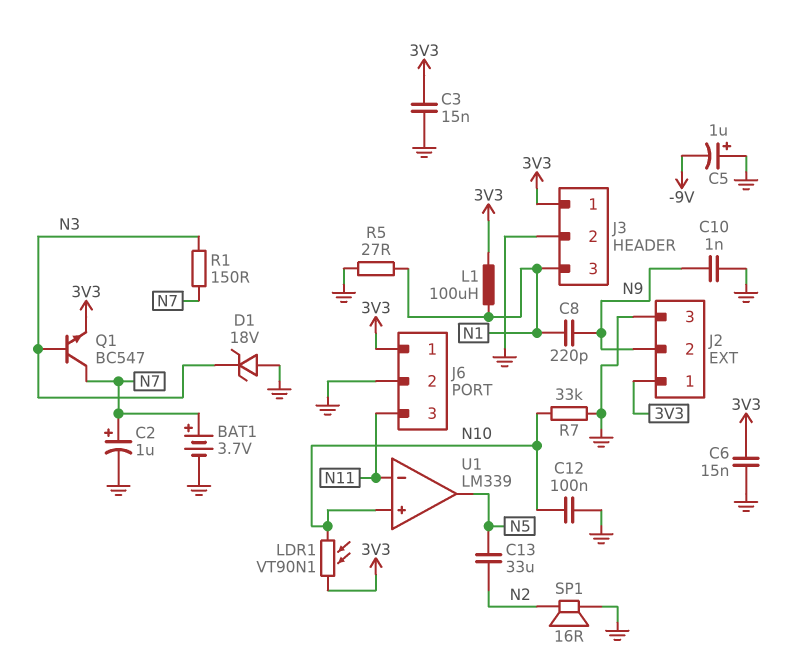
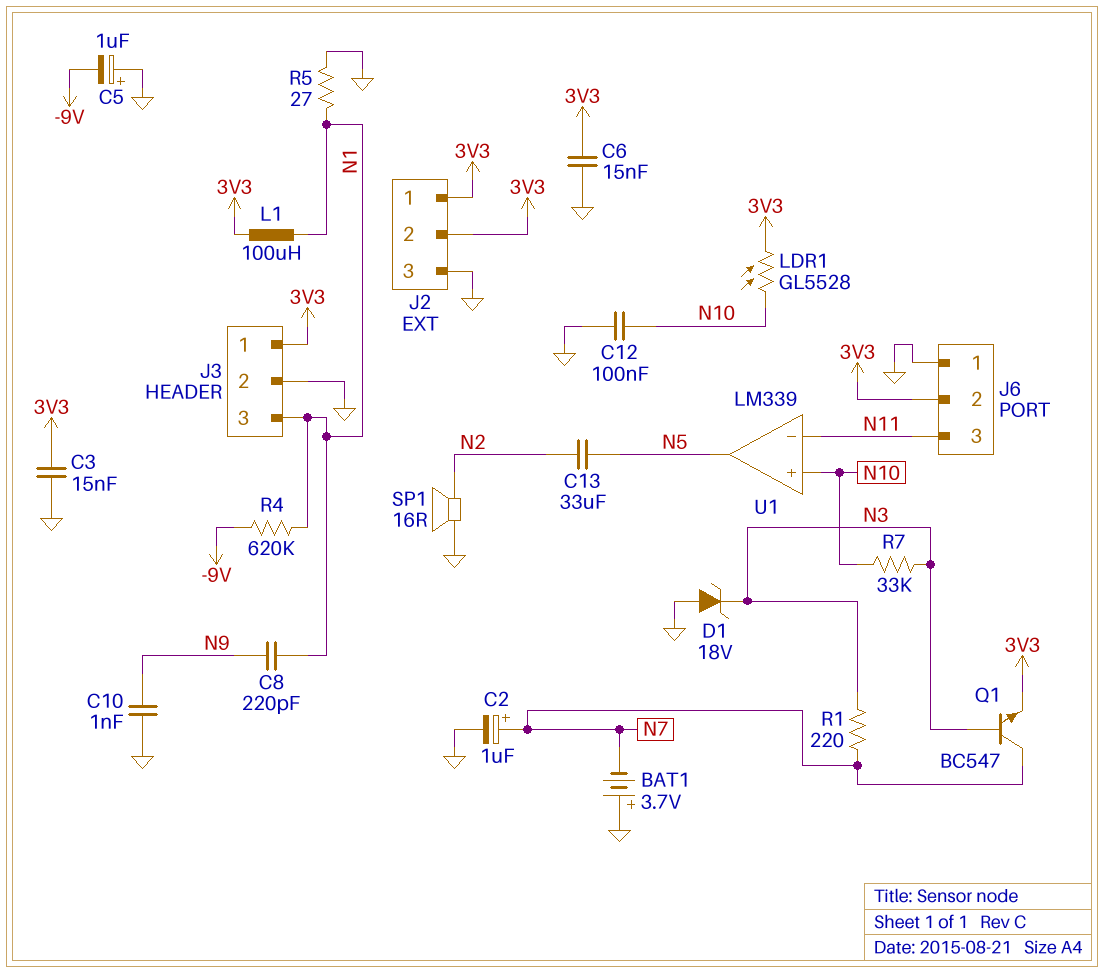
BAT1: 3.7V (plus N7, minus GND) -> 3.7V (plus GND, minus N7)
J2 pin 2: N9 -> 3V3
J6 pin 1: 3V3 -> GND
J6 pin 2: GND -> 3V3
LDR1: VT90N1 (3V3, N10) -> GL5528 (3V3, N10)
R1: 150 (N3, N7) -> 220 (N3, N7)
R4: none -> 620k (-9V, N1)
R7: 33k (GND, N10) -> 33k (N3, N10)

----

→ **Your instructions**
Every line of the records above must reappear exactly, though the pictures must not.

→ **Your response**
BAT1: 3.7V (plus N7, minus GND) -> 3.7V (plus GND, minus N7)
J2 pin 2: N9 -> 3V3
J6 pin 1: 3V3 -> GND
J6 pin 2: GND -> 3V3
LDR1: VT90N1 (3V3, N10) -> GL5528 (3V3, N10)
R1: 150 (N3, N7) -> 220 (N3, N7)
R4: none -> 620k (-9V, N1)
R7: 33k (GND, N10) -> 33k (N3, N10)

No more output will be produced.